Given records START

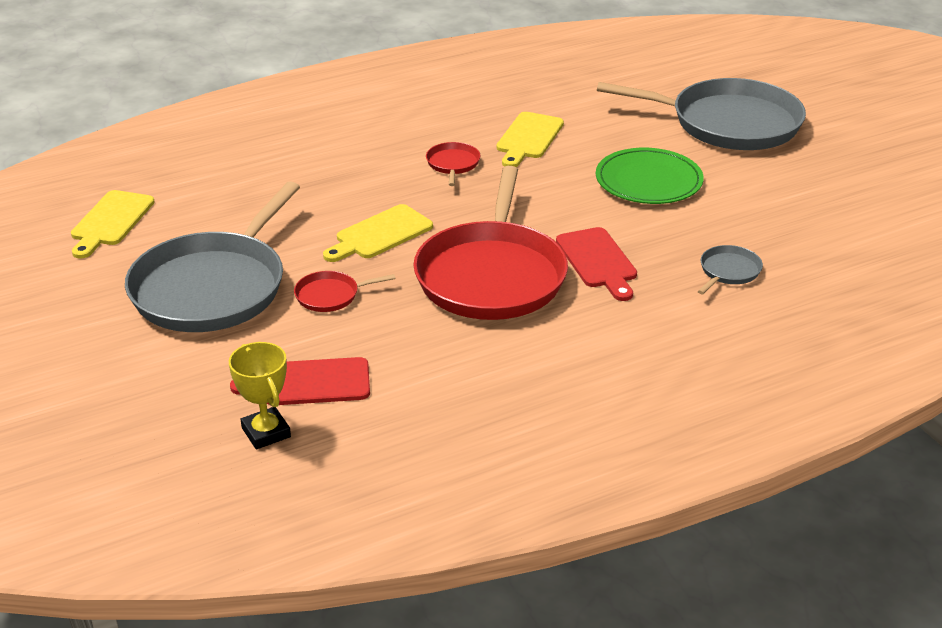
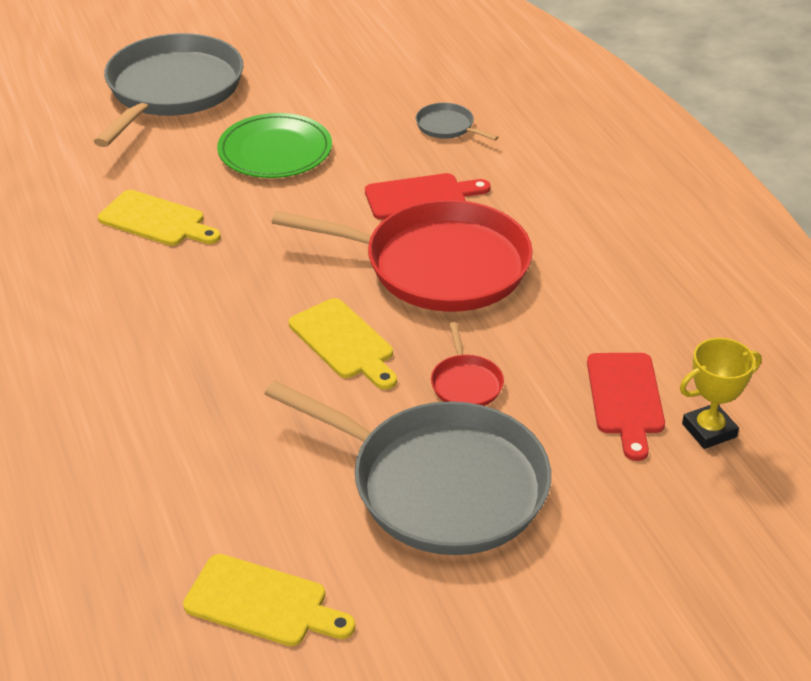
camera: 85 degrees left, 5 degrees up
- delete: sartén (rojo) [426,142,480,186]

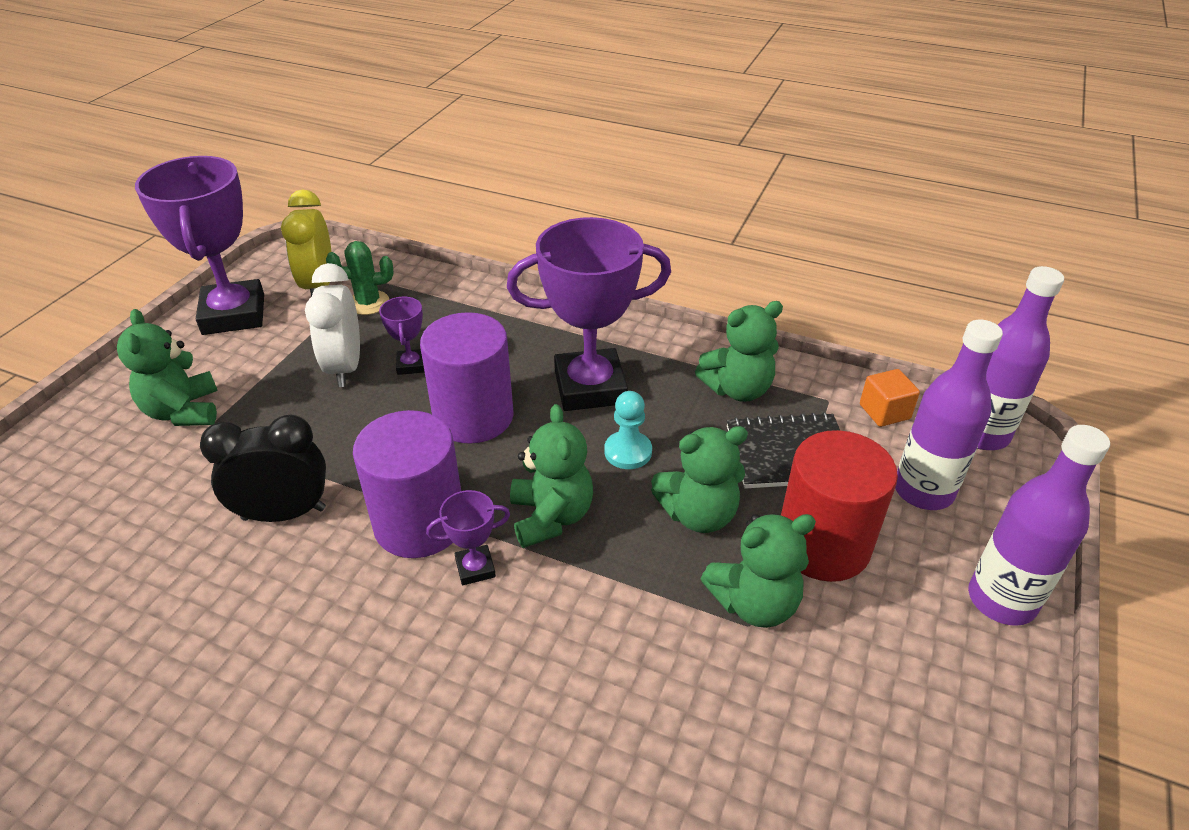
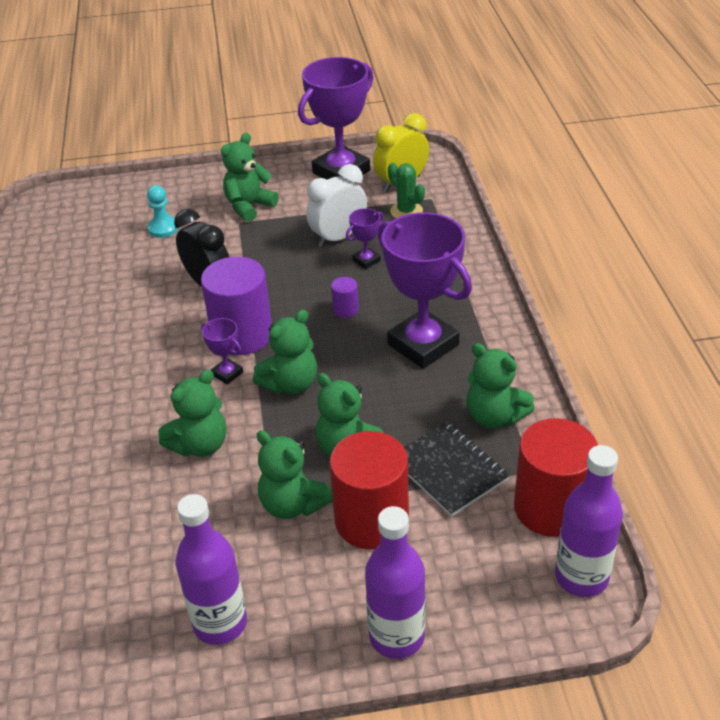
camera: 60 degrees right, 0 degrees up
- resize: cilindro (morado) [420,312,514,444] = [331,277,359,318] x0.43
- move: peón (turquesa) [604,391,652,469] to [147,185,179,238]
- replace: cubo (naranja) [860,369,920,427] to cilindro (rojo) [514,418,598,537]
- move: botella (morado) [895,320,1003,510] to [176,494,247,645]
- insert: osito (verde) [158,370,226,457]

Given records END

What you will do. Without the pictures, return each entry exactly as given.

Reply.
camera: 85 degrees left, 5 degrees up
- delete: sartén (rojo) [426,142,480,186]

camera: 60 degrees right, 0 degrees up
- resize: cilindro (morado) [420,312,514,444] = [331,277,359,318] x0.43
- move: peón (turquesa) [604,391,652,469] to [147,185,179,238]
- replace: cubo (naranja) [860,369,920,427] to cilindro (rojo) [514,418,598,537]
- move: botella (morado) [895,320,1003,510] to [176,494,247,645]
- insert: osito (verde) [158,370,226,457]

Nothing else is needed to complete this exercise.